(Change detection outputs)
☆ ☆ ☆ ☆ ☆
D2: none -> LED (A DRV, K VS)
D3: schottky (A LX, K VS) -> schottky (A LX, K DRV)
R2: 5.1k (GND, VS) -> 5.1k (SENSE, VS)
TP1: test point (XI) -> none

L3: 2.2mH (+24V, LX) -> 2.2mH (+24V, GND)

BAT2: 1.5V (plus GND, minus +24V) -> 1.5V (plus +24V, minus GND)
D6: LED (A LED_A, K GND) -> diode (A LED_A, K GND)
☆ ☆ ☆ ☆ ☆
* Work instructions *
When you answer, repeat every record exactly, omitting nothing.

* Response *
D2: none -> LED (A DRV, K VS)
D3: schottky (A LX, K VS) -> schottky (A LX, K DRV)
R2: 5.1k (GND, VS) -> 5.1k (SENSE, VS)
TP1: test point (XI) -> none

L3: 2.2mH (+24V, LX) -> 2.2mH (+24V, GND)

BAT2: 1.5V (plus GND, minus +24V) -> 1.5V (plus +24V, minus GND)
D6: LED (A LED_A, K GND) -> diode (A LED_A, K GND)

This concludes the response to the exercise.